◆ EXERCISE OBJECTIVE: Look through the records that follow. Copy every line containing the word "turquoise".

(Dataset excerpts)
..............................

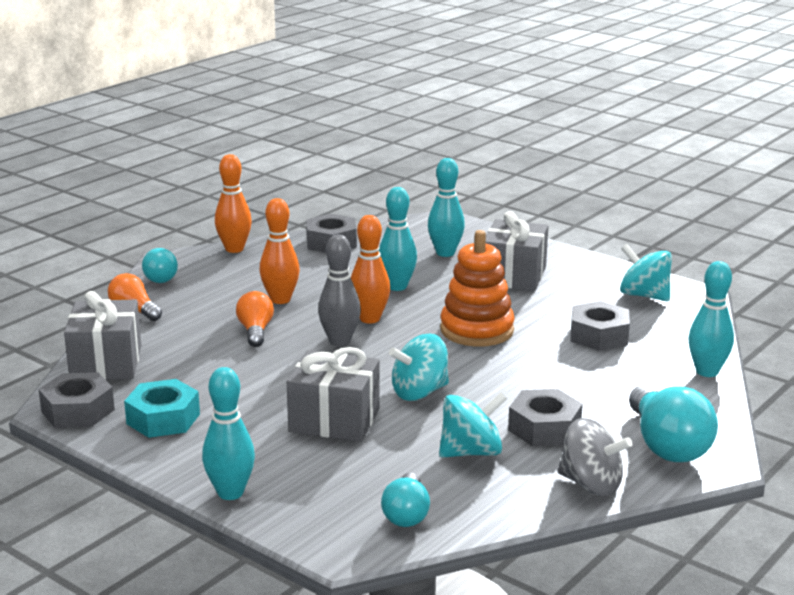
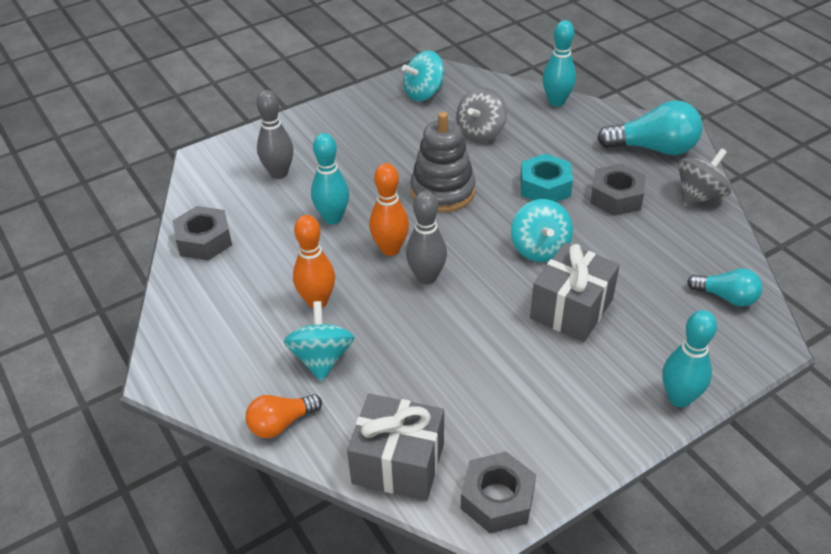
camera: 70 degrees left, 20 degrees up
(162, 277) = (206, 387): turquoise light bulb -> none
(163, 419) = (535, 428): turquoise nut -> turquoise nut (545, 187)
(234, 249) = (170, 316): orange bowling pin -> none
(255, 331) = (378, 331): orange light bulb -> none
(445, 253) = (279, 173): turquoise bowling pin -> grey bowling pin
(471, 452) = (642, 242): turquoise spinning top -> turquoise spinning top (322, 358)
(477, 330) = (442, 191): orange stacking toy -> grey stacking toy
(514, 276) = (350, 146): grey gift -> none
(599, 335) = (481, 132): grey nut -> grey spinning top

..............................

◆ ANSWER SPACE:
(162, 277) = (206, 387): turquoise light bulb -> none
(163, 419) = (535, 428): turquoise nut -> turquoise nut (545, 187)
(445, 253) = (279, 173): turquoise bowling pin -> grey bowling pin
(471, 452) = (642, 242): turquoise spinning top -> turquoise spinning top (322, 358)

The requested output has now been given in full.